### Goal of the exercise:
Copy out every line below that contains the string "Dämpfer", matching uppercase and lowercase exactly.

### Given records:
★ ★ ★ ★ ★ ★ ★

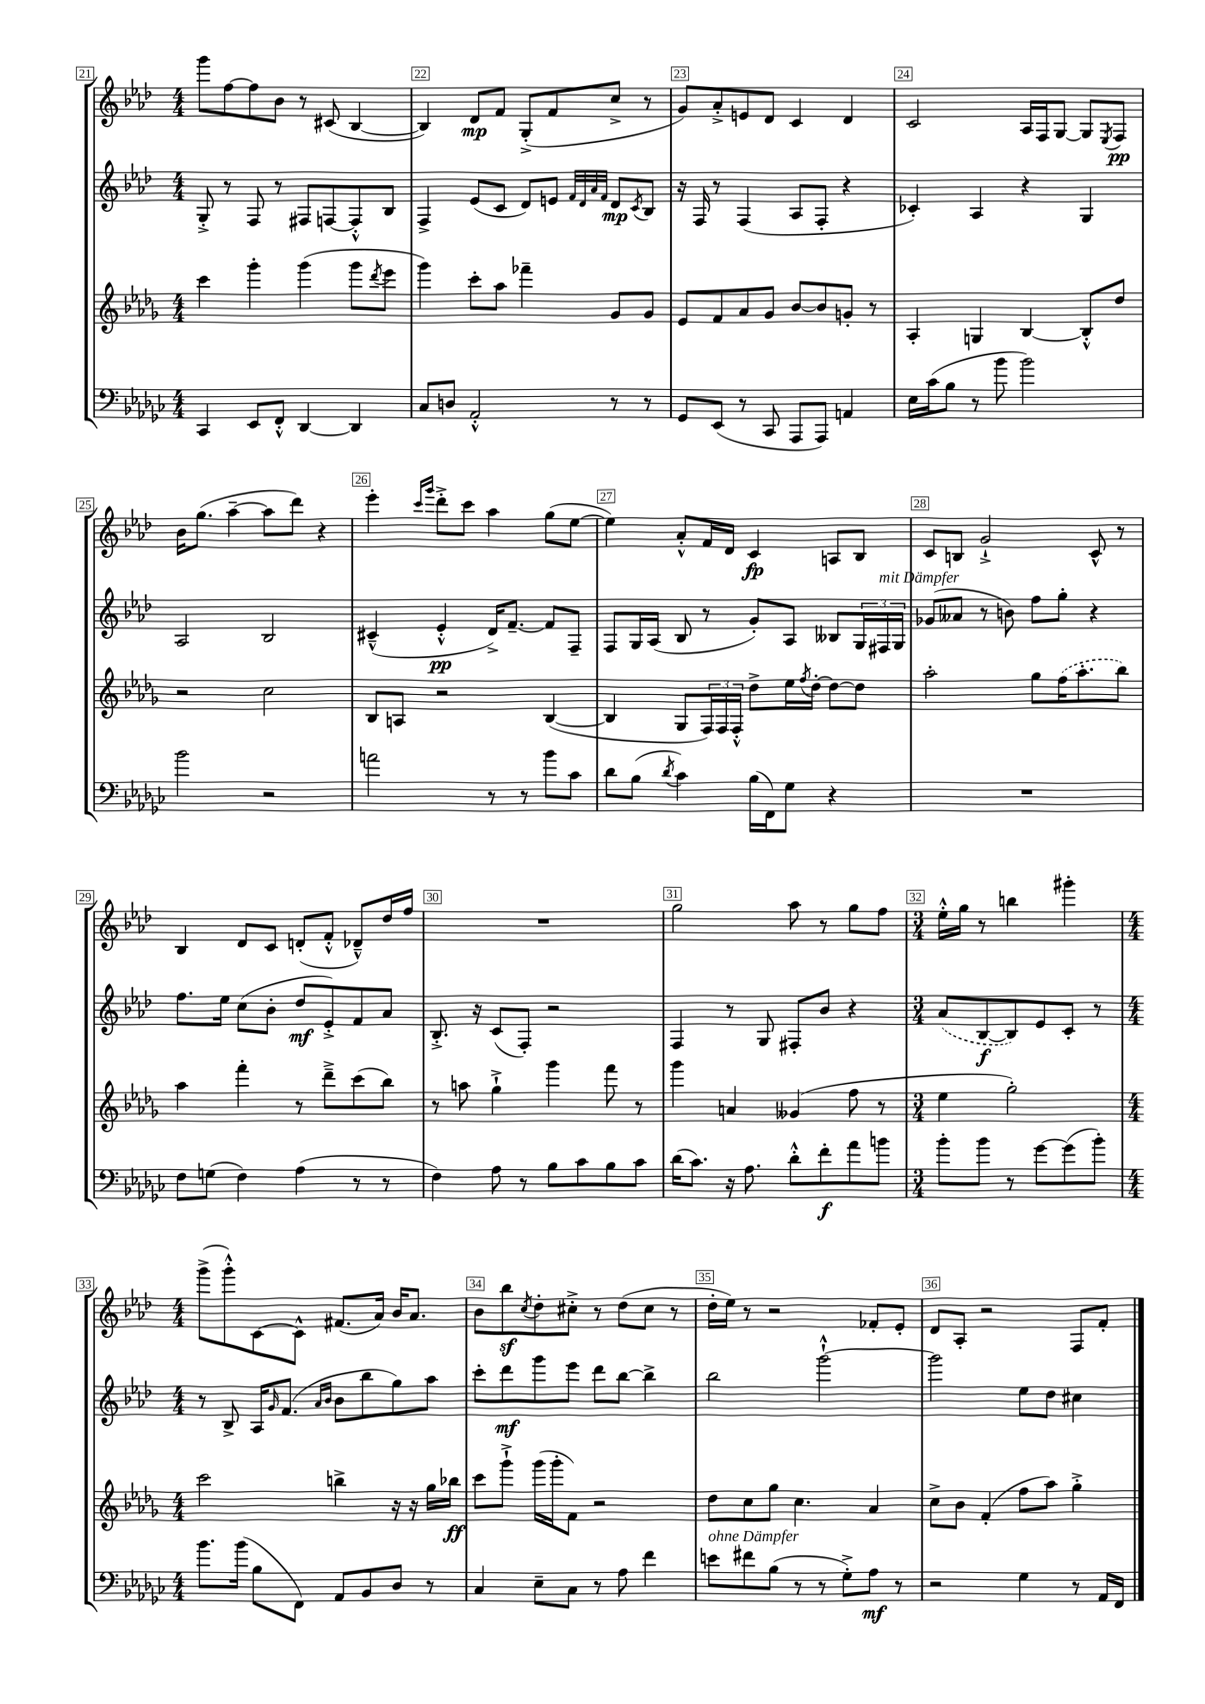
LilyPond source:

<<
\new StaffGroup <<
\new Staff = "s0" {
    \clef treble \key aes \major \numericTimeSignature \time 4/4
    g'''8 f''8~ f''8 bes'8 r8 cis'8( bes4~ |
    bes4) des'8\mp f'8 g8-.->( f'8 c''8-> r8 |
    g'8) aes'8-.-> e'8 des'8 c'4 des'4 |
    c'2 aes16 f16 g8~ g8 \acciaccatura { ees8 } f8\pp |
    bes'16 g''8.( aes''4~-- aes''8 des'''8) r4 |
    ees'''4-. \grace { c'''16 g'''16 } des'''8-.-> c'''8 aes''4 g''8( ees''8~ |
    ees''4) aes'8-.-^ f'16 des'16 c'4\fp a8 bes8 |
    c'8 b8 g'2-!-> c'8-^ r8 |
    bes4 des'8 c'8 d'8-.( f'8-.-^ des'8---^) des''16 f''16 |
    R1 |
    g''2 aes''8 r8 g''8 f''8 |
    \numericTimeSignature \time 3/4 ees''16-.-^ g''16 r8 b''4 gis'''4-. |
    \numericTimeSignature \time 4/4 g'''8->( g'''8-.-^) c'8~ c'8-^ fis'8.( aes'16) bes'16 aes'8. |
    bes'8 bes''8\sf \acciaccatura { c''8 } des''8-. cis''8-.-> r8 des''8( cis''8 r8 |
    des''16-. ees''16) r8 r2 fes'8-. ees'8-. |
    des'8 aes8-. r2 f8 f'8-. \bar "|." |
}
\new Staff = "s1" {
    \clef treble \key aes \major \numericTimeSignature \time 4/4
    g8-.-> r8 f8 r8 fis8 f8~ f8-.-^ bes8 |
    f4-> ees'8( c'8 des'8) e'8 \grace { f'32 des'32 aes'32 f'32 } des'8\mp \acciaccatura { c'8 } bes8 |
    r16 f16 r8 f4( aes8 f8-. r4 |
    ces'4-.) aes4 r4 g4 |
    aes2 bes2 |
    cis'4---^( ees'4-.-^\pp des'16->) f'8.~-- f'8 f8-- |
    f8 g16 aes16( bes8 r8 g'8-.) aes8 beses8 \tuplet 3/2 { g16 fis16^\markup { \italic "mit Dämpfer" } g16 } |
    ges'8( aeses'8 r8 b'8) f''8 g''8-. r4 |
    f''8. ees''16 c''8( bes'8-. des''8\mf ees'8-.->) f'8 aes'8 |
    bes8.-.-> r16 c'8( f8-.) r2 |
    f4 r8 g8 fis8-. bes'8 r4 |
    \numericTimeSignature \time 3/4 \once \slurDashed aes'8( bes8~\f bes8) ees'8 c'8-. r8 |
    \numericTimeSignature \time 4/4 r8 bes8-> aes16 \grace { g'16 } f'8.( \grace { aes'16 bes'16 } bes'8 bes''8 g''8) aes''8 |
    c'''8-. des'''8\mf g'''8 ees'''8 des'''8 bes''8~ bes''4-> |
    bes''2 g'''2~-!-^ |
    g'''2 ees''8 des''8 cis''4 \bar "|." |
}
\new Staff = "s2" {
    \clef treble \key des \major \numericTimeSignature \time 4/4
    c'''4 ges'''4-. ges'''4( ges'''8 \acciaccatura { des'''8 } ees'''8 |
    ges'''4) c'''8-. aes''8 fes'''4-- ges'8 ges'8 |
    ees'8 f'8 aes'8 ges'8 bes'8~ bes'8 g'8-. r8 |
    aes4-. g4 bes4~ bes8-.-^ des''8 |
    r2 c''2 |
    bes8 a8 r2 bes4~( |
    bes4 ges8 \tuplet 3/2 { f16) f16 f16-.-^ } des''8-> ees''16 \acciaccatura { f''8 } des''16~-. des''8~ des''8 |
    aes''2-. ges''8 \once \slurDashed f''16( aes''8.-. bes''8) |
    aes''4 f'''4-. r8 des'''8---> c'''8( bes''8) |
    r8 a''8 ges''4-!-> ges'''4 f'''8 r8 |
    ges'''4 a'4 geses'4( f''8 r8 |
    \numericTimeSignature \time 3/4 ees''4 ges''2-.) |
    \numericTimeSignature \time 4/4 c'''2 b''4-> r16 r16 ges''16 bes''16\ff |
    c'''8 ges'''8-!-> ges'''16( ges'''16-. f'8) r2 |
    des''8 c''8 ges''8 c''4. aes'4 |
    c''8-> bes'8 f'4-.( f''8 aes''8) ges''4-.-> \bar "|." |
}
\new Staff = "s3" {
    \clef bass \key ges \major \numericTimeSignature \time 4/4
    ces,4 ees,8 f,8-.-^ des,4~ des,4 |
    ces8 d8 aes,2-.-^ r8 r8 |
    ges,8 ees,8( r8 ces,8 aes,,8 aes,,8) a,4 |
    ees16 ces'16( bes8 r8 bes'8 bes'2) |
    bes'2 r2 |
    a'2 r8 r8 bes'8 ces'8 |
    des'8 bes8( \acciaccatura { des'8 } ces'4) bes16( f,16) ges8 r4 |
    R1 |
    f8 g8( f4) aes4( r8 r8 |
    f4) aes8 r8 bes8 ces'8 bes8 ces'8 |
    des'16( ces'8.) r16 aes8. des'8-.-^ f'8-.\f aes'8 b'8 |
    \numericTimeSignature \time 3/4 bes'8-. bes'8 r8 ges'8~ ges'8( bes'8-.) |
    \numericTimeSignature \time 4/4 bes'8. bes'16( bes8 f,8) aes,8 bes,8 des8 r8 |
    ces4 ees8-- ces8 r8 aes8 f'4 |
    e'8^\markup { \italic "ohne Dämpfer" } fis'8 bes8( r8 r8 ges8-.->) aes8\mf r8 |
    r2 ges4 r8 aes,16 f,16 \bar "|." |
}
>>
>>
\layout { \context { \Score currentBarNumber = #21 \override BarNumber.break-visibility = ##(#f #t #t) barNumberVisibility = #all-bar-numbers-visible \override BarNumber.stencil = #(make-stencil-boxer 0.1 0.3 ly:text-interface::print) } }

★ ★ ★ ★ ★ ★ ★

### Answer for this exercise:
    f8 g16 aes16( bes8 r8 g'8-.) aes8 beses8 \tuplet 3/2 { g16 fis16^\markup { \italic "mit Dämpfer" } g16 } |
    e'8^\markup { \italic "ohne Dämpfer" } fis'8 bes8( r8 r8 ges8-.->) aes8\mf r8 |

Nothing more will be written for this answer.